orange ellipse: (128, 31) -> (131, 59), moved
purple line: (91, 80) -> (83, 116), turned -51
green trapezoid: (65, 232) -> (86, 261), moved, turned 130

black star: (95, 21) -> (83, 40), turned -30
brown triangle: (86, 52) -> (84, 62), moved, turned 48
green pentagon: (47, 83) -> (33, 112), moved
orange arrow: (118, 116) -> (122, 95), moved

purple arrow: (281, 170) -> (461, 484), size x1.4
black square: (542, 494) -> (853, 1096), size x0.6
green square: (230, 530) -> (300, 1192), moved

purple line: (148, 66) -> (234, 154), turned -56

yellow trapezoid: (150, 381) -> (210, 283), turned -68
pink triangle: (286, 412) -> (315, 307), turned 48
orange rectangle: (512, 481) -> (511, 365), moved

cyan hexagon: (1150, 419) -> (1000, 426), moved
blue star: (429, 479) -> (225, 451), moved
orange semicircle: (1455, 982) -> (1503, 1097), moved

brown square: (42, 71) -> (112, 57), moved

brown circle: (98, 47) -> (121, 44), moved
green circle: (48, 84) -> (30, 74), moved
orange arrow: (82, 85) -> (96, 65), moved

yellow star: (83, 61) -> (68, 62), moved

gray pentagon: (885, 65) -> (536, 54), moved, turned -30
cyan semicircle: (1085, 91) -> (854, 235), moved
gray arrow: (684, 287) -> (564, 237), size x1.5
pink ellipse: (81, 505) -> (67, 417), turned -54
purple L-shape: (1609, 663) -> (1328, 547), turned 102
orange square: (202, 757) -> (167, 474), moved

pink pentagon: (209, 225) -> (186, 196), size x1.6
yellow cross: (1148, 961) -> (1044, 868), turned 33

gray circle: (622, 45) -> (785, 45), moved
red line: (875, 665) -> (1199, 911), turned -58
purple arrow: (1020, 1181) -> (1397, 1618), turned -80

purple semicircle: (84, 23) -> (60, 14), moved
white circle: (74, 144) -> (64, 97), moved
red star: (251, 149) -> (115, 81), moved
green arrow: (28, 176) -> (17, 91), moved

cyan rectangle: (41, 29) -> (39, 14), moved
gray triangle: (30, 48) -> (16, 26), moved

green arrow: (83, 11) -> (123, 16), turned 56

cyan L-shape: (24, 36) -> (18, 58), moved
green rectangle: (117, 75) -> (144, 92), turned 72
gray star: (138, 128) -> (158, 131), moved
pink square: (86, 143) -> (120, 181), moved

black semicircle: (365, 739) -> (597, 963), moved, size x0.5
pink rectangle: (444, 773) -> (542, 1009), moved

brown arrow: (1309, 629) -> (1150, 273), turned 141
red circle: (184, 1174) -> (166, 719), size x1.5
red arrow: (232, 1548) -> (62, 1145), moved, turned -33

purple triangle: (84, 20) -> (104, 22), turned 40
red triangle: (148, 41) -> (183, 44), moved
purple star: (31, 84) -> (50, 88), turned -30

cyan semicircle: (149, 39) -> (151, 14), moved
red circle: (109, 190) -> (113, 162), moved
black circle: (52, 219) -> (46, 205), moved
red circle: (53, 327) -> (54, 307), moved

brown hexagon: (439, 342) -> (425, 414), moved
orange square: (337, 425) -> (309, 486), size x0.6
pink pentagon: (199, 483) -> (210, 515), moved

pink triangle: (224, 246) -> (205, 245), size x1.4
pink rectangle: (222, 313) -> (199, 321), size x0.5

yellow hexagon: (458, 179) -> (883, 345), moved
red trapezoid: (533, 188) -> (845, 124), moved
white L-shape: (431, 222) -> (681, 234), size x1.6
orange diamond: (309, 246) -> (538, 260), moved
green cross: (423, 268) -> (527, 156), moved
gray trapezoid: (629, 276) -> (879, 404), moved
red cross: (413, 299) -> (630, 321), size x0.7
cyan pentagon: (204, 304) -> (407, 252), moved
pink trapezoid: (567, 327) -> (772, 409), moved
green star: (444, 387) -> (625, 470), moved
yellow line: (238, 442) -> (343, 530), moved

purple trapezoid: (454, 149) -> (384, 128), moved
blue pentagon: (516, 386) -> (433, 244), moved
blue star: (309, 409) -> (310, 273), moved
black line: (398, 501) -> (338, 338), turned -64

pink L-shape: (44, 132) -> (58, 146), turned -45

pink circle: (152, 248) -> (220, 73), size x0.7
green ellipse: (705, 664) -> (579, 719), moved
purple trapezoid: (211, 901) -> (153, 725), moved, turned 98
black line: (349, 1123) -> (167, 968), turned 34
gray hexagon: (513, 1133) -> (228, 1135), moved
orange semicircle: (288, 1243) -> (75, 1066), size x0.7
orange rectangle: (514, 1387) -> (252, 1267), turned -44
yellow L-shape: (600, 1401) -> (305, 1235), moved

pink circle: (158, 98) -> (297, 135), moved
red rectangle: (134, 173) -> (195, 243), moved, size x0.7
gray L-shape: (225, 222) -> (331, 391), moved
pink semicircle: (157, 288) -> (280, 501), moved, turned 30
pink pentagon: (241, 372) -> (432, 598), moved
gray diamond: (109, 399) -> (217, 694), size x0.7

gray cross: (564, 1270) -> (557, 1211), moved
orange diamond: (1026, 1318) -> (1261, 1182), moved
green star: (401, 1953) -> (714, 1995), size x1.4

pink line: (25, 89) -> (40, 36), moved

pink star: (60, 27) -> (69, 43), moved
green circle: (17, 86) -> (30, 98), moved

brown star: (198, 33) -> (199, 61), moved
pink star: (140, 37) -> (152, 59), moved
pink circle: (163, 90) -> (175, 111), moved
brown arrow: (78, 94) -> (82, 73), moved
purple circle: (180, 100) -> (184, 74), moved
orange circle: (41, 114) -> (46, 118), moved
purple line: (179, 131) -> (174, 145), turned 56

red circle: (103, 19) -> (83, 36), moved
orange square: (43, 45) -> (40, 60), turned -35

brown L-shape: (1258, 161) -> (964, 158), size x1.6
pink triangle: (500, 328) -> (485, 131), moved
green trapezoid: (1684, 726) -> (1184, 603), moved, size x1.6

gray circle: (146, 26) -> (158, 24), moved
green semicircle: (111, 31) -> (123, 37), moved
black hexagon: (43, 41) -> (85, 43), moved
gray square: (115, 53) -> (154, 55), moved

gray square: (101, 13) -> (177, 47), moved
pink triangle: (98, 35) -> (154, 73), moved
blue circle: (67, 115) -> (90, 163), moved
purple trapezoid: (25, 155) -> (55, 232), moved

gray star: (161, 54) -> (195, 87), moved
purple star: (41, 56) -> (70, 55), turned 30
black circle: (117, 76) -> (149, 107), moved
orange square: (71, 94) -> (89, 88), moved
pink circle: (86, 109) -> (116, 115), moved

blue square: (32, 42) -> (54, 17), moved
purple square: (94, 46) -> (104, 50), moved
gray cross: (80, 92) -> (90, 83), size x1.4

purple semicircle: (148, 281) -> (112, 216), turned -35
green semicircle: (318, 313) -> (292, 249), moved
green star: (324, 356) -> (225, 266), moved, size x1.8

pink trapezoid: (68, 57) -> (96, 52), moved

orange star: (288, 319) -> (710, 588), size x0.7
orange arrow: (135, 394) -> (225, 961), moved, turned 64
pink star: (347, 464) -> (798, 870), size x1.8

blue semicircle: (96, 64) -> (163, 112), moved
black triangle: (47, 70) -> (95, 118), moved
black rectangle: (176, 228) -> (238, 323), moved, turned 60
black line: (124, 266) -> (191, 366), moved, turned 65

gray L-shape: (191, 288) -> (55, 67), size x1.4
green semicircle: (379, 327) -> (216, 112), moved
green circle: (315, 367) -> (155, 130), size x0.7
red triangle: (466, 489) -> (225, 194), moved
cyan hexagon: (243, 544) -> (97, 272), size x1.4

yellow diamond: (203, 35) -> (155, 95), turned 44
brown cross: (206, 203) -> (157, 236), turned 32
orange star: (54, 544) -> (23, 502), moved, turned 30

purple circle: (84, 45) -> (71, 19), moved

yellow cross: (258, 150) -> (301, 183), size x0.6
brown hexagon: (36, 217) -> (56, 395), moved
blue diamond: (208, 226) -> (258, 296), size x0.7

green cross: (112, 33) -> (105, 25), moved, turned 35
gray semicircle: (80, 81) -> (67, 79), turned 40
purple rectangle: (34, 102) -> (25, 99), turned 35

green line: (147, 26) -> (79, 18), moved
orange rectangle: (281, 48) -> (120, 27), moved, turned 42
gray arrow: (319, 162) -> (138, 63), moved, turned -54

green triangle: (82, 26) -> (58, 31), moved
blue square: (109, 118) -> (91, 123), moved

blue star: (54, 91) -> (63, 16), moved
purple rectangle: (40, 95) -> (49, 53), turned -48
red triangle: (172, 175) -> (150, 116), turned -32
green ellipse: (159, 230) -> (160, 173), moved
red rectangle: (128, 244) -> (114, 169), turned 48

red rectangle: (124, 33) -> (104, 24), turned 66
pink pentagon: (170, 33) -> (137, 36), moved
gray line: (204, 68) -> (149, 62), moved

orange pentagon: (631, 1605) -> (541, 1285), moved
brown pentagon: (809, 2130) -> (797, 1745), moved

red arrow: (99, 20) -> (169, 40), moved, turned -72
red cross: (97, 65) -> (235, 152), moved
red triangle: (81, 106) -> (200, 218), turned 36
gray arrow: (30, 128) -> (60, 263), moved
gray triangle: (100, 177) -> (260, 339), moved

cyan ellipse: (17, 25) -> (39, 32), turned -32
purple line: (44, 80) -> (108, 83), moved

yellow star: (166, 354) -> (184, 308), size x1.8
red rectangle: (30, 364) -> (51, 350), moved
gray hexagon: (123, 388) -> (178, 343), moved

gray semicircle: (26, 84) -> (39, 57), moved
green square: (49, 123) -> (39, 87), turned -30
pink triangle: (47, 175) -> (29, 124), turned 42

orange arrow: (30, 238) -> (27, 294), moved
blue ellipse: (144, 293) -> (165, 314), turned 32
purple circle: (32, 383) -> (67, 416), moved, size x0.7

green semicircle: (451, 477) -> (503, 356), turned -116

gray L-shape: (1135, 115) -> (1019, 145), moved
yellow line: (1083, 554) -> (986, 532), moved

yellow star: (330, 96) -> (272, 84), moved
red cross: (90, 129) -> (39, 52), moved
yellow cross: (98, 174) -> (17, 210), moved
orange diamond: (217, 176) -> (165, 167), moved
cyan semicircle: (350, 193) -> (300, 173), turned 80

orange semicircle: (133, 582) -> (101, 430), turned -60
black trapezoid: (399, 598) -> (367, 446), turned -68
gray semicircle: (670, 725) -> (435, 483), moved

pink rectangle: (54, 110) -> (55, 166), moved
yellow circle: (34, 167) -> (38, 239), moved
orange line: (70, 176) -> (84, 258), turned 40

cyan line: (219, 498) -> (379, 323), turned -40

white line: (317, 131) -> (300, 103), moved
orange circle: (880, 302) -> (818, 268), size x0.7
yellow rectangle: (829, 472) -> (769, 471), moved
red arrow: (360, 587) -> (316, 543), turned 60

Exercise prompt -> The reply should consist solely of the lines above from the one that has "green star: (401, 1953)" through the one that has "purple circle: (180, 100) -> (184, 74), moved", reproduced exactly.

Task answer ->
green star: (401, 1953) -> (714, 1995), size x1.4

pink line: (25, 89) -> (40, 36), moved

pink star: (60, 27) -> (69, 43), moved
green circle: (17, 86) -> (30, 98), moved

brown star: (198, 33) -> (199, 61), moved
pink star: (140, 37) -> (152, 59), moved
pink circle: (163, 90) -> (175, 111), moved
brown arrow: (78, 94) -> (82, 73), moved
purple circle: (180, 100) -> (184, 74), moved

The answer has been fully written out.